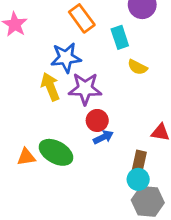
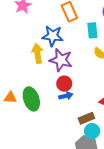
green ellipse: (56, 152) -> (31, 99), turned 30
brown rectangle: (139, 162) -> (86, 118), turned 42
cyan circle: (138, 179) -> (92, 131), moved

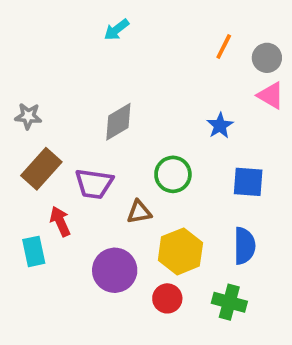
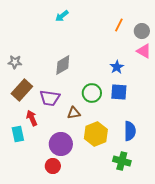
blue square: (248, 182) -> (119, 92), moved
red circle: (167, 298) -> (53, 166), moved

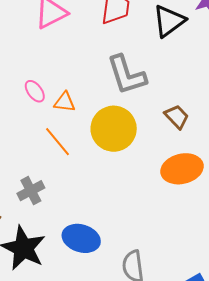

### Work required
Copy out all the data without changing anything, and drop the pictures.

### Answer space
green ellipse: (56, 152) -> (31, 99), turned 30
brown rectangle: (139, 162) -> (86, 118), turned 42
cyan circle: (138, 179) -> (92, 131), moved

blue square: (248, 182) -> (119, 92), moved
red circle: (167, 298) -> (53, 166), moved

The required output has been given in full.